What is being asked: If a record holds a picture, drop the picture and repeat everything else word for word.

Records:
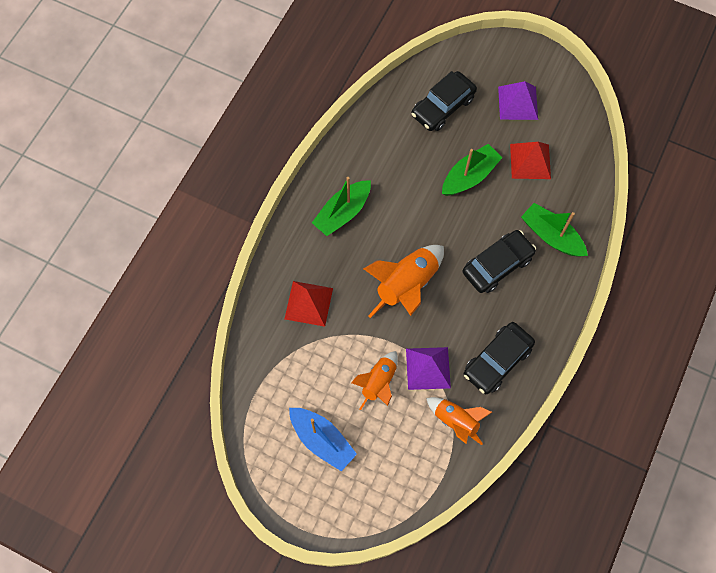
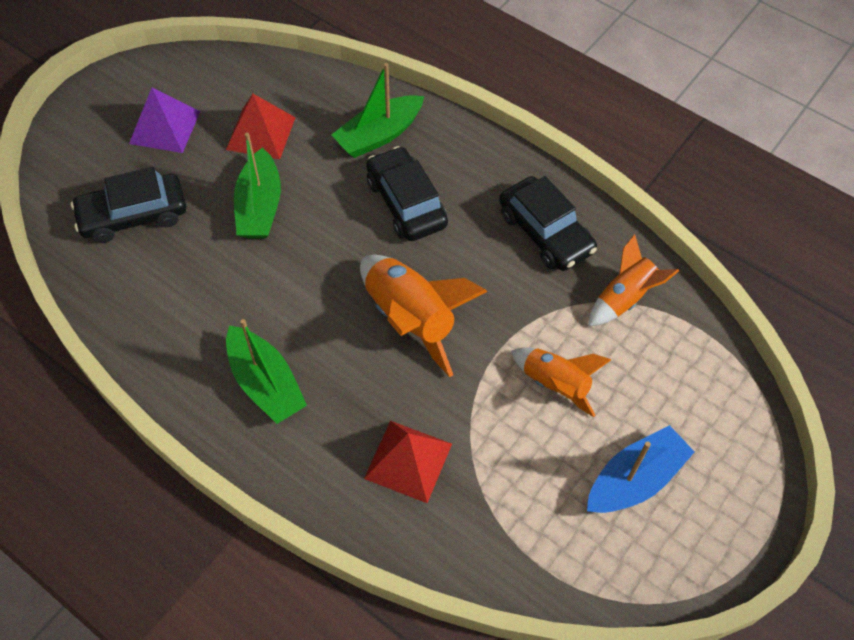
camera: 80 degrees left, 10 degrees down
purple pyramid [406,347,451,390] -> none
black car [411,71,477,131] -> black car turned 105 degrees clockwise [71,167,186,243]
green boat [442,144,503,196] -> green boat turned 150 degrees counterclockwise [234,133,281,239]

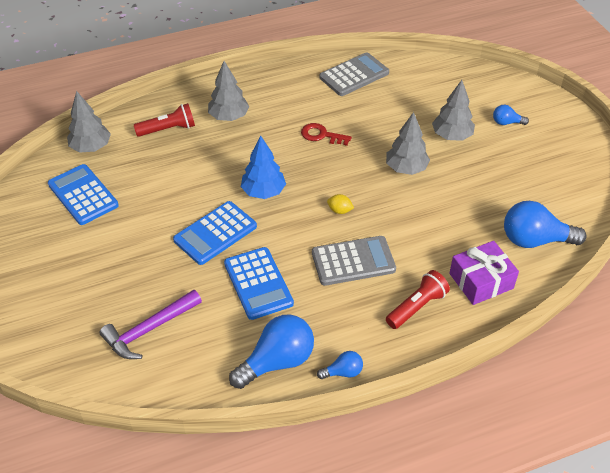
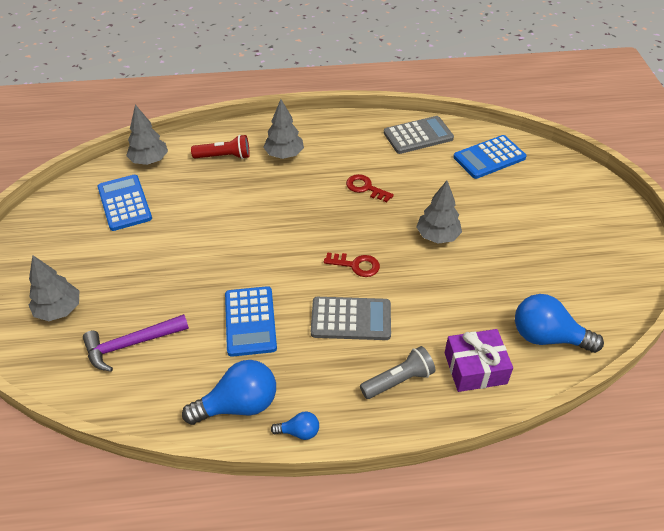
camera: 15 degrees right, 0 degrees up
blue calculator [173,201,257,265] -> blue calculator moved to [453,135,526,179]
blue tree [241,136,286,199] -> none
yellow lemon [327,194,354,214] -> red key [324,252,380,277]
red flashlight [386,270,450,329] -> grey flashlight [360,346,435,399]
grey tree [432,80,475,141] -> grey tree moved to [29,255,79,321]
blue light bulb [493,105,529,125] -> none

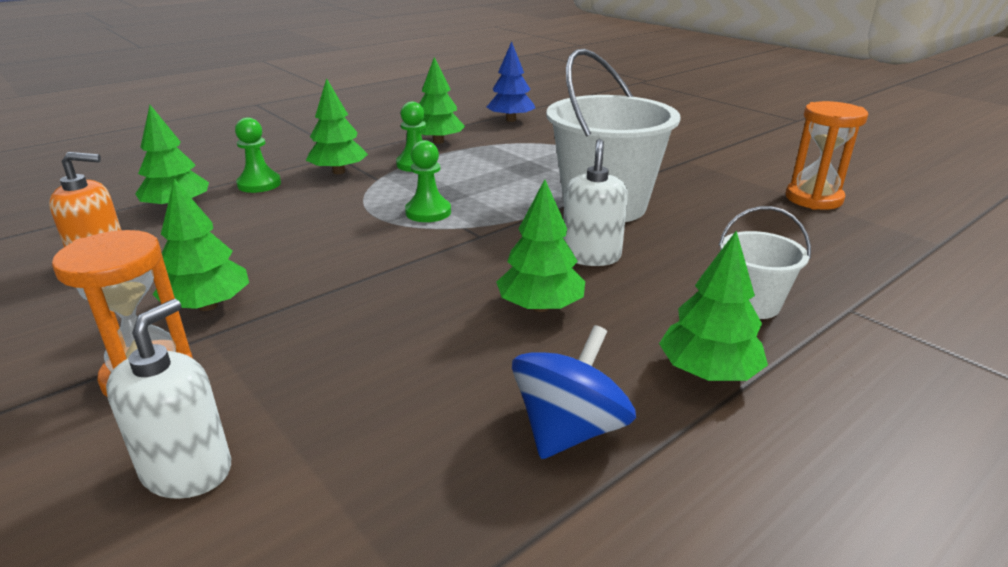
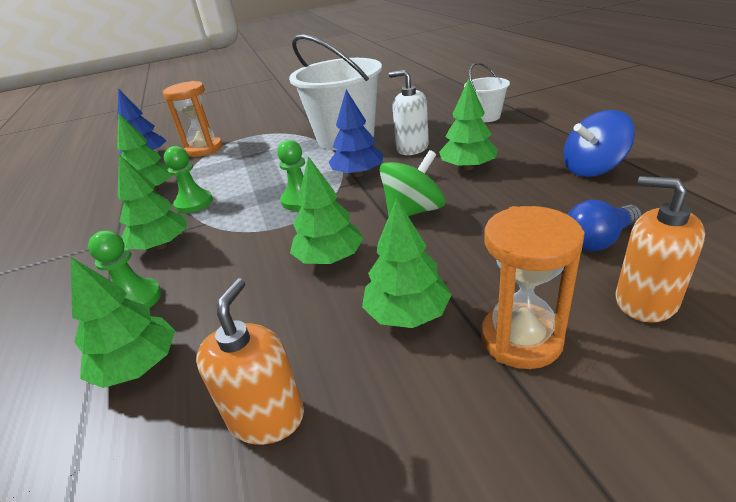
camera: 65 degrees left, 5 degrees up
white soap dispenser [106,299,231,499] -> orange soap dispenser [616,176,705,323]
blue spinning top [512,325,636,459] -> blue spinning top turned 75 degrees counterclockwise [564,110,635,177]
green tree [659,231,768,381] -> green tree moved to [290,156,364,264]
orange hourglass [786,101,868,210] -> orange hourglass moved to [162,81,222,157]
none -> blue tree [329,90,383,177]
none -> green spinning top [379,150,445,216]
none -> blue light bulb [567,200,642,251]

Response area:
camera: 80 degrees left, 10 degrees down
purple pyramid [406,347,451,390] -> none
black car [411,71,477,131] -> black car turned 105 degrees clockwise [71,167,186,243]
green boat [442,144,503,196] -> green boat turned 150 degrees counterclockwise [234,133,281,239]

camera: 15 degrees right, 0 degrees up
blue calculator [173,201,257,265] -> blue calculator moved to [453,135,526,179]
blue tree [241,136,286,199] -> none
yellow lemon [327,194,354,214] -> red key [324,252,380,277]
red flashlight [386,270,450,329] -> grey flashlight [360,346,435,399]
grey tree [432,80,475,141] -> grey tree moved to [29,255,79,321]
blue light bulb [493,105,529,125] -> none

camera: 65 degrees left, 5 degrees up
white soap dispenser [106,299,231,499] -> orange soap dispenser [616,176,705,323]
blue spinning top [512,325,636,459] -> blue spinning top turned 75 degrees counterclockwise [564,110,635,177]
green tree [659,231,768,381] -> green tree moved to [290,156,364,264]
orange hourglass [786,101,868,210] -> orange hourglass moved to [162,81,222,157]
none -> blue tree [329,90,383,177]
none -> green spinning top [379,150,445,216]
none -> blue light bulb [567,200,642,251]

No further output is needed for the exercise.